Extracted data entries
━━━━━━━━
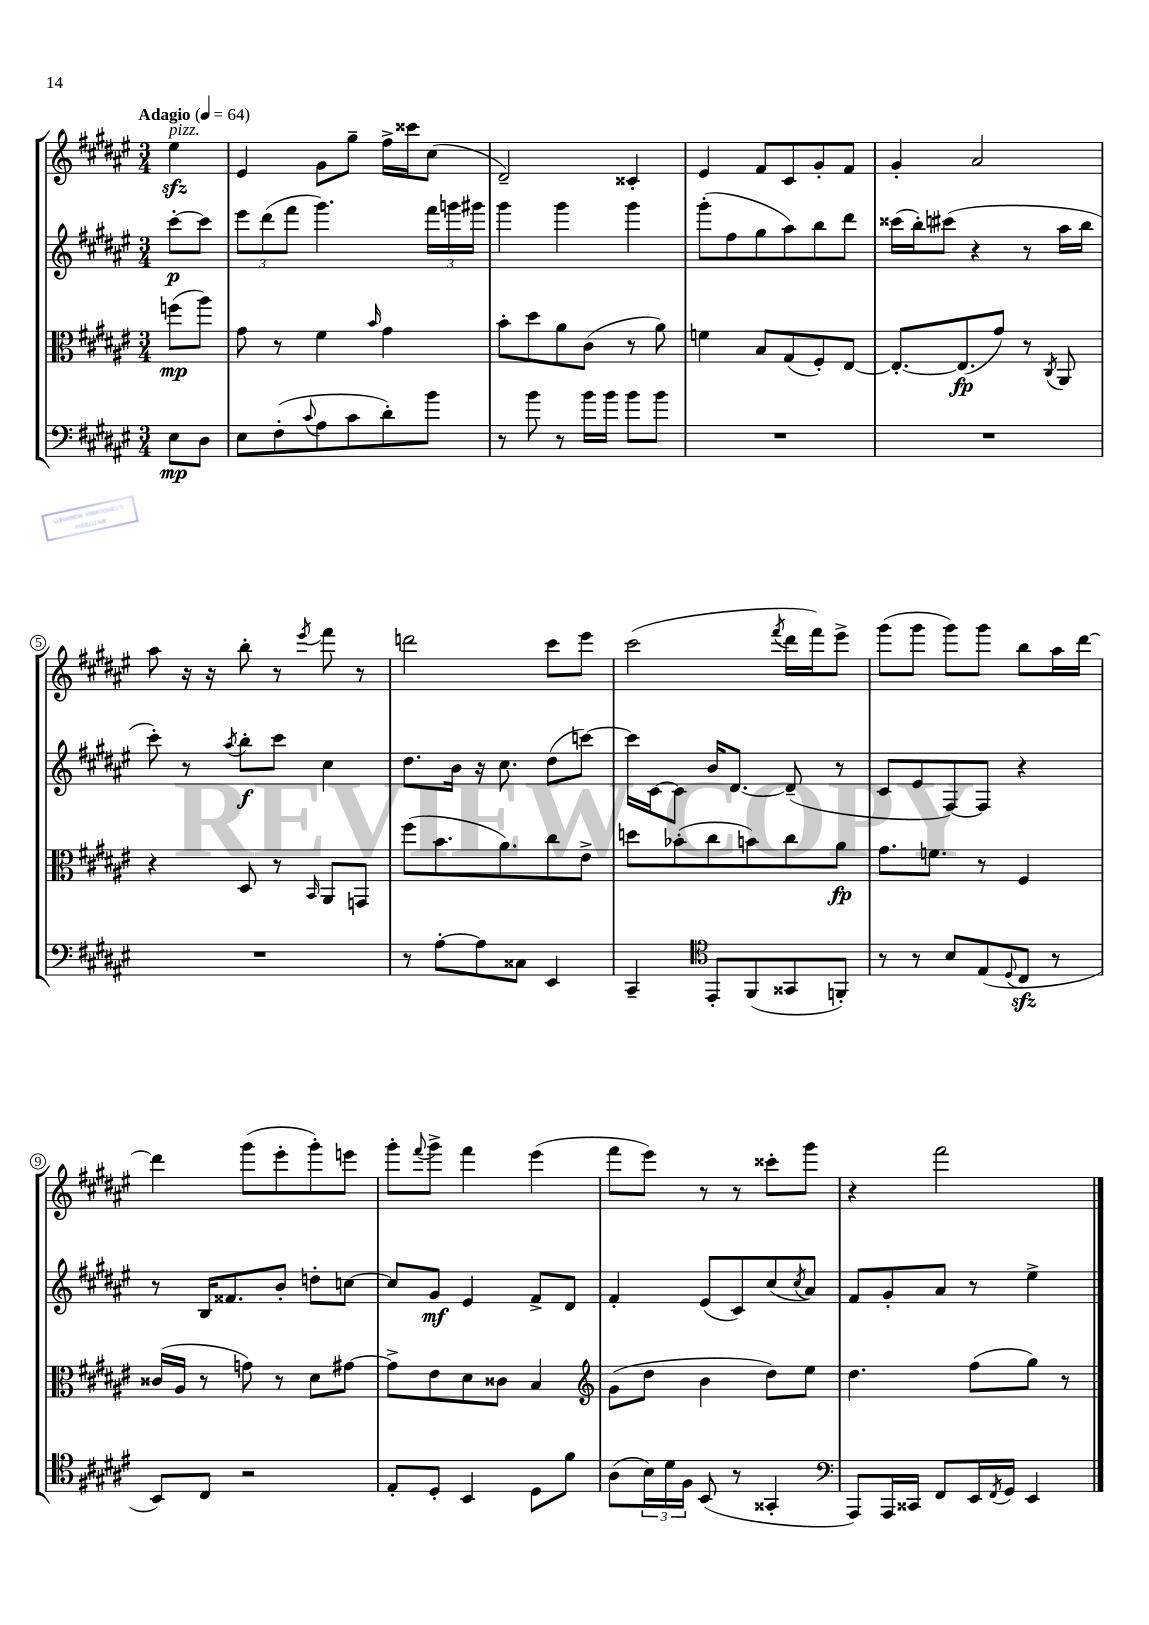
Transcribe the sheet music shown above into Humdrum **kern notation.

**kern	**kern	**kern	**kern
*staff4	*staff3	*staff2	*staff1
*clefF4	*clefC3	*clefG2	*clefG2
*k[f#c#g#d#a#e#]	*k[f#c#g#d#a#e#]	*k[f#c#g#d#a#e#]	*k[f#c#g#d#a#e#]
*M3/4	*M3/4	*M3/4	*M3/4
*MM64	*MM64	*MM64	*MM64
8E#	(8ff	[8ccc#'	4ee#
8D#	8aa#)	8ccc#]	.
=	=	=	=
8E#	8g#	12eee#	4e#
.	.	(12ddd#	.
(8F#'	8r	.	.
.	.	12fff#	.
8qqc#	.	.	.
8A#	4f#	4.ggg#)	8g#
8c#	.	.	8gg#~
.	16qqb	.	.
8d#')	4g#	.	16ff#^
.	.	.	16ccc##
8b	.	24fff#	(8cc#
.	.	24ggg	.
.	.	24ggg#	.
=	=	=	=
8r	8b'	4ggg#	2d#~)
8b	8dd#	.	.
8r	8a#	4ggg#	.
16b	(8c#	.	.
16b	.	.	.
8b	8r	4ggg#	4c##'
8b	8a#)	.	.
=	=	=	=
2.r	4f	(8ggg#'	4e#
.	.	8ff#	.
.	8B	8gg#	8f#
.	(8G#	8aa#)	8c#
.	8F#')	8bb	8g#'
.	[8E#	8ddd#	8f#
=	=	=	=
2.r	8.E#'_	(16ccc##	4g#'
.	.	16bb')	.
.	.	(8ccc#	.
.	(8.E#]	.	.
.	.	4r	2a#
.	8g#)	.	.
.	8r	8r	.
.	8qC#	.	.
.	8AA#	16aa#	.
.	.	16bb	.
=	=	=	=
2.r	4r	8ccc#')	8aa#
.	.	8r	16r
.	.	.	16r
.	.	8qaa#	.
.	8D#	8bb'	8bb'
.	8r	8ccc#	8r
.	16qqBB	.	8qeee#
.	8AA#	4cc#	8fff#
.	8GG	.	8r
=	=	=	=
8r	(8ff#	8.dd#	2ddd
[8A#'	8.b	.	.
.	.	16b	.
8A#]	.	16r	.
.	8.a#)	8.cc#	.
8C##	.	.	.
4EE#	8cc#	(8dd#	8ccc#
.	8e#^	[8ccc)	8eee#
=	=	=	=
4CC#~	8dd	16ccc]	(2ccc#
.	.	[16c#	.
.	(8b-'	8c#]	.
*clefC4	*	*	*
8EE#'	8cc#	16b	.
.	.	[8.d#	.
(8FF#	8b)	.	.
.	.	.	8qfff#
8GG##	8cc#	(8d#~]	16ddd#
.	.	.	16fff#)
8FF')	8a#	8r	8eee#^
=	=	=	=
8r	8.g#	8c#	(8ggg#
8r	.	8e#	8ggg#
.	8.f	.	.
8B	.	[8F#)	8ggg#)
(8E#	8r	8F#]	8ggg#
8qqD#	.	.	.
8C#	4F#	4r	8bb
8r	.	.	16aa#
.	.	.	[16ddd#
=	=	=	=
8BB)	(16c##	8r	4ddd#]
.	16A#	.	.
8C#	8r	16B	.
.	.	8.f##	.
2r	8g)	.	(8ggg#
.	8r	8b'	8eee#'
.	8d#	8dd'	8ggg#')
.	[8g#	[8cc	8eee
=	=	=	=
8E#'	8g#^]	8cc]	8ggg#'
.	.	.	8qqfff#
8D#'	8e#	8g#	8ggg#^
4BB	8d#	4e#	4fff#
.	8c##	.	.
8D#	4B	8f#^	(4eee#
8f#	.	8d#	.
=	=	=	=
*	*clefG2	*	*
(8A#	(8g#	4f#'	8fff#
24B)	8dd#	.	8eee#)
24d#	.	.	.
24F#	.	.	.
(8BB	4b	(8e#	8r
8r	.	8c#)	8r
4GG##'	8dd#)	(8cc#	8ccc##'
.	.	8qcc#	.
.	8ee#	8a#)	8ggg#
=	=	=	=
*clefF4	*	*	*
8AAA#)	4.dd#	8f#	4r
16AAA#	.	8g#'	.
16CC##	.	.	.
8FF#	.	8a#	2fff#
16EE#	(8ff#	8r	.
8qFF#	.	.	.
16GG#	.	.	.
4EE#	8gg#)	4ee#^	.
.	8r	.	.
==	==	==	==
*-	*-	*-	*-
━━━━━━━━
**GIVEN INSTRUCTION:**
Please identify every line in the entries above that contains the string "kern", and copy each of those lines in full.

**PROBLEM SOLUTION:**
Transcribe the sheet music shown above into Humdrum **kern notation.
**kern	**kern	**kern	**kern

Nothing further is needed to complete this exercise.